§ Data for this task

● ● ●

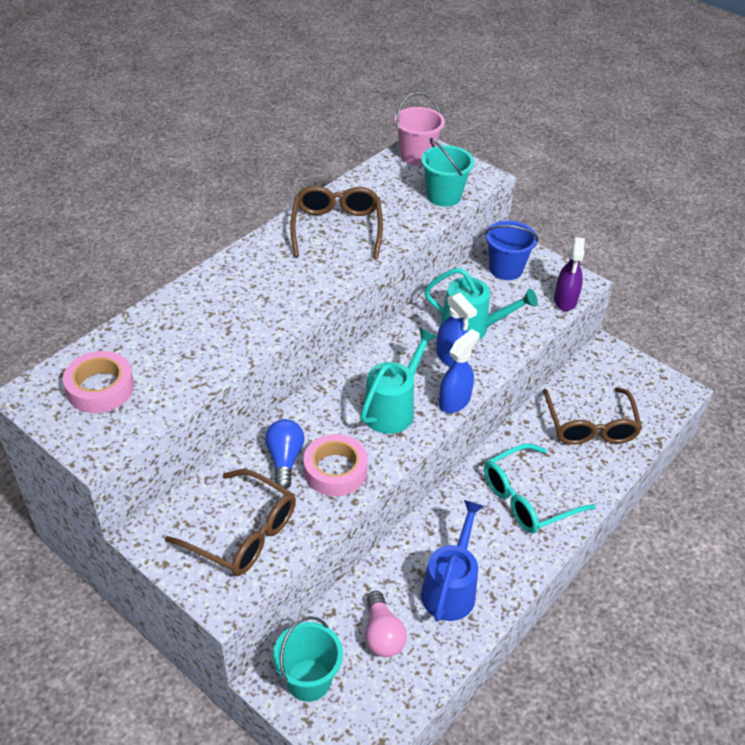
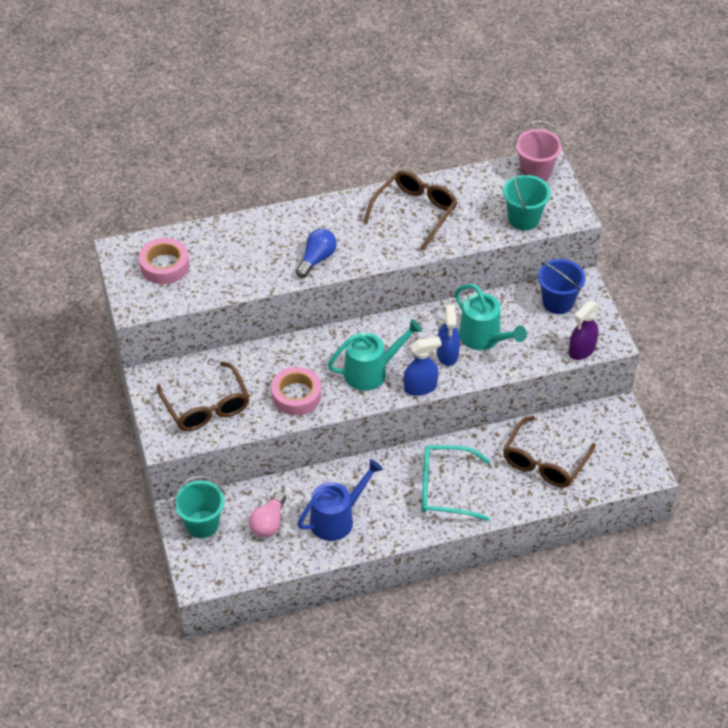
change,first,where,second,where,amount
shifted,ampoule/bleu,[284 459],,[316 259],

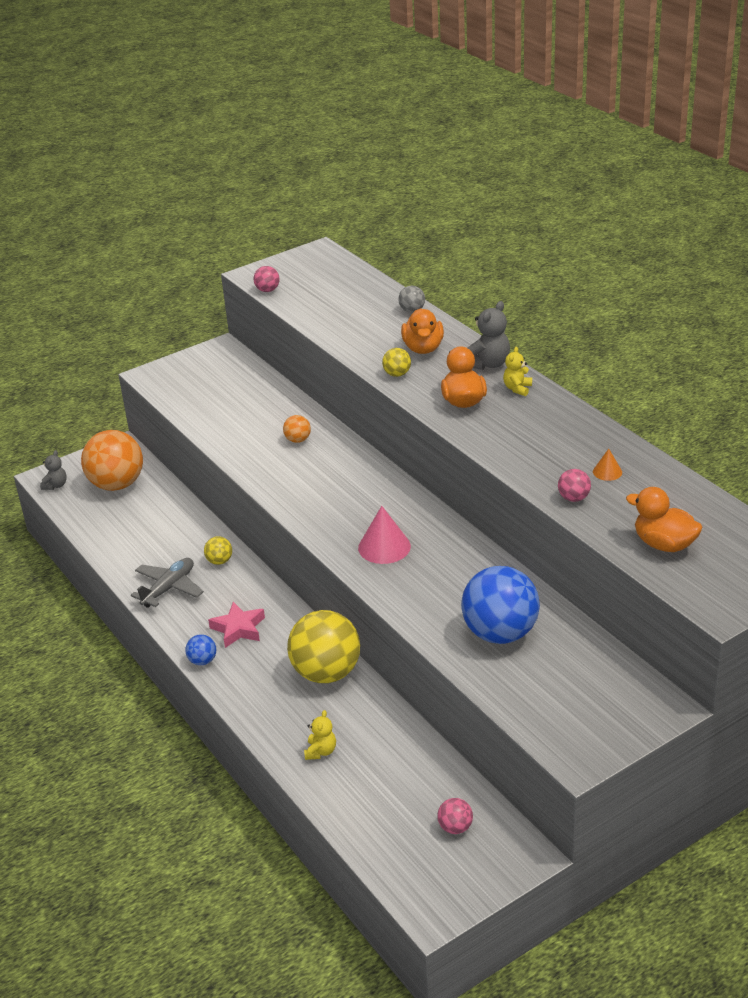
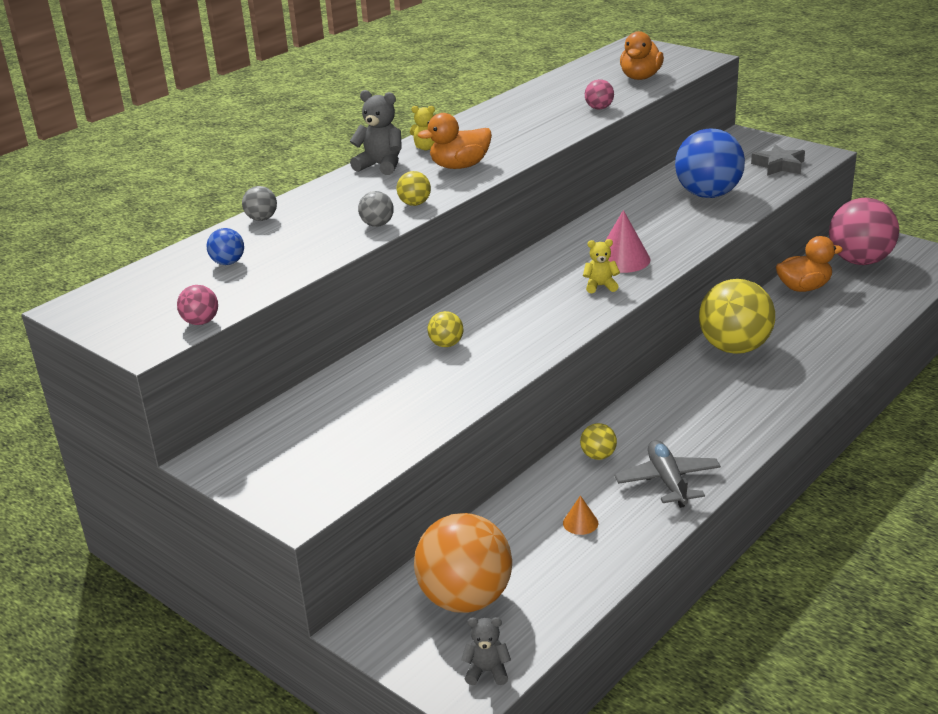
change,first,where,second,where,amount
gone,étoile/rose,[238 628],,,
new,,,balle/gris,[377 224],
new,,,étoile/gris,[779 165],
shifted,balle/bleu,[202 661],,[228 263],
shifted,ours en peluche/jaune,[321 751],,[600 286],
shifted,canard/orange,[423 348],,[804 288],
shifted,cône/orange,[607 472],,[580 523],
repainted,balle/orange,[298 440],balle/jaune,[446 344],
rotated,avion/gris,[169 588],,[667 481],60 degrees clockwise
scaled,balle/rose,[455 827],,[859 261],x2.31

● ● ●

§ Exercise requirements
Omit the pictures. Repeat the rest of the data exactly.

§ Response to the task
change,first,where,second,where,amount
shifted,ampoule/bleu,[284 459],,[316 259],

change,first,where,second,where,amount
gone,étoile/rose,[238 628],,,
new,,,balle/gris,[377 224],
new,,,étoile/gris,[779 165],
shifted,balle/bleu,[202 661],,[228 263],
shifted,ours en peluche/jaune,[321 751],,[600 286],
shifted,canard/orange,[423 348],,[804 288],
shifted,cône/orange,[607 472],,[580 523],
repainted,balle/orange,[298 440],balle/jaune,[446 344],
rotated,avion/gris,[169 588],,[667 481],60 degrees clockwise
scaled,balle/rose,[455 827],,[859 261],x2.31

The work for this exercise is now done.